● **The data**:
■ ■ ■ ■

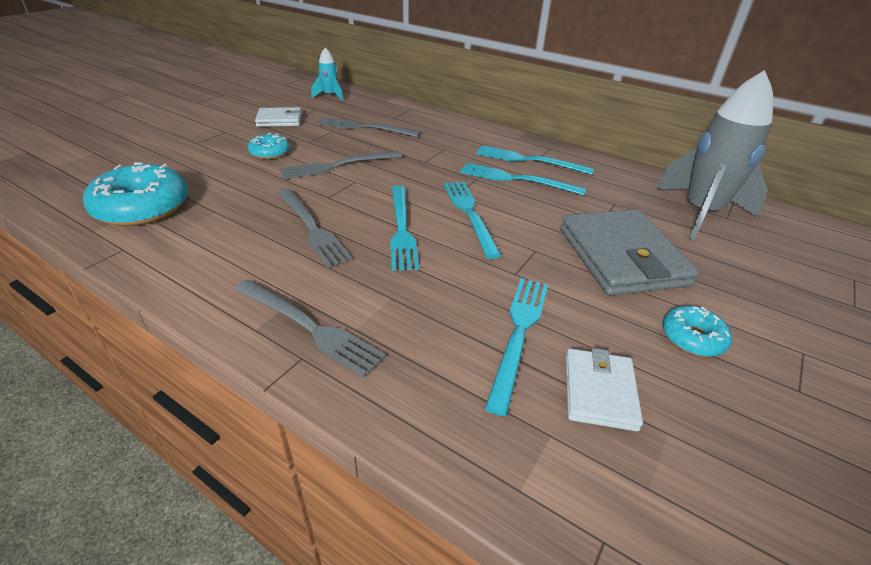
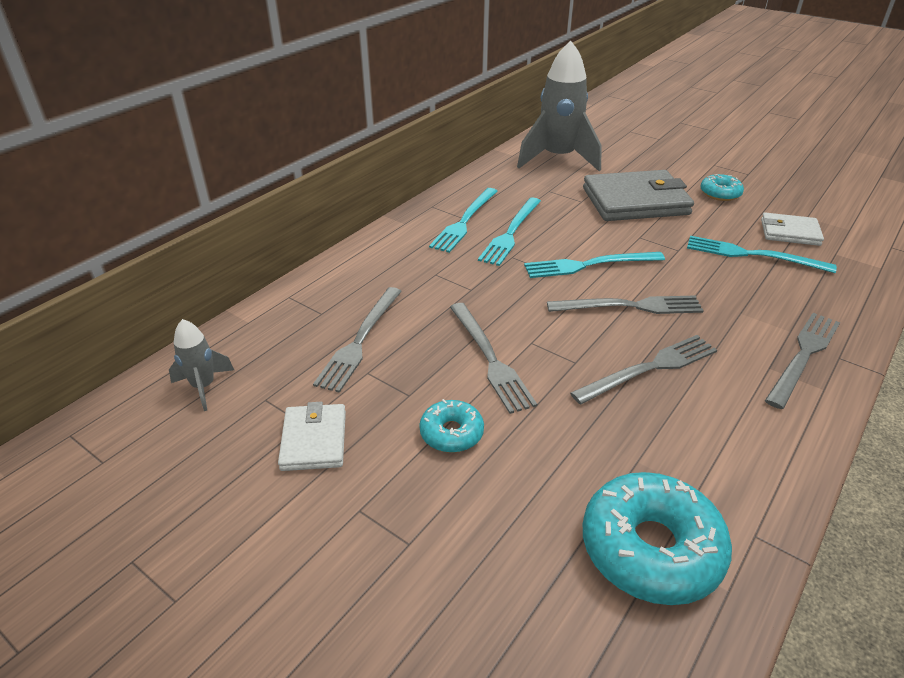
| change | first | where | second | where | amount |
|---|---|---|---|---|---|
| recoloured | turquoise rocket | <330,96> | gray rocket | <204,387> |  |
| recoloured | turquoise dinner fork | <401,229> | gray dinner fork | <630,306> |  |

■ ■ ■ ■

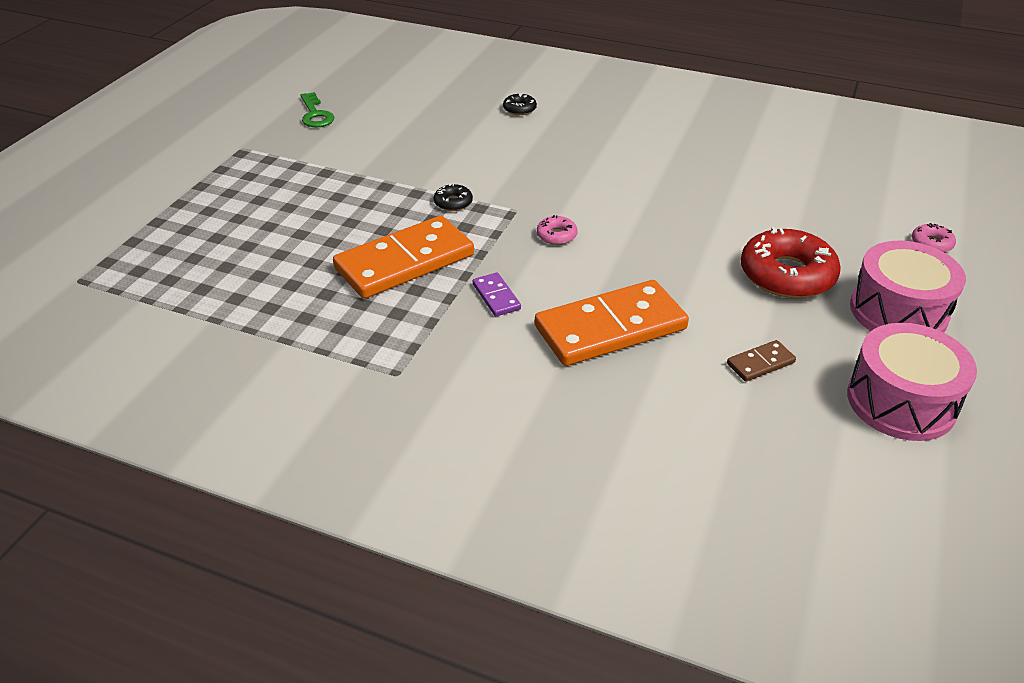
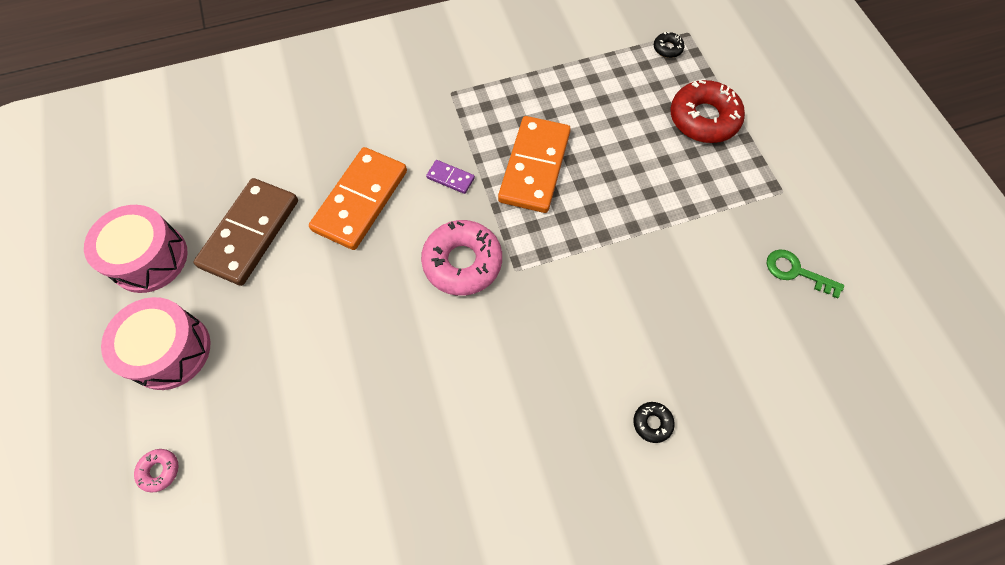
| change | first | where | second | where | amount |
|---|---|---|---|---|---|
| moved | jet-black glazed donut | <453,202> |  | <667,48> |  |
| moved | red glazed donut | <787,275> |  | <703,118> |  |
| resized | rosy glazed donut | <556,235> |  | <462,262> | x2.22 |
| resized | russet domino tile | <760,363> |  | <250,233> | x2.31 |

■ ■ ■ ■

● **Exercise goal**:
As you read the records above, find each line that contains "moved" and copy it.

● **Task solution**:
| moved | jet-black glazed donut | <453,202> |  | <667,48> |  |
| moved | red glazed donut | <787,275> |  | <703,118> |  |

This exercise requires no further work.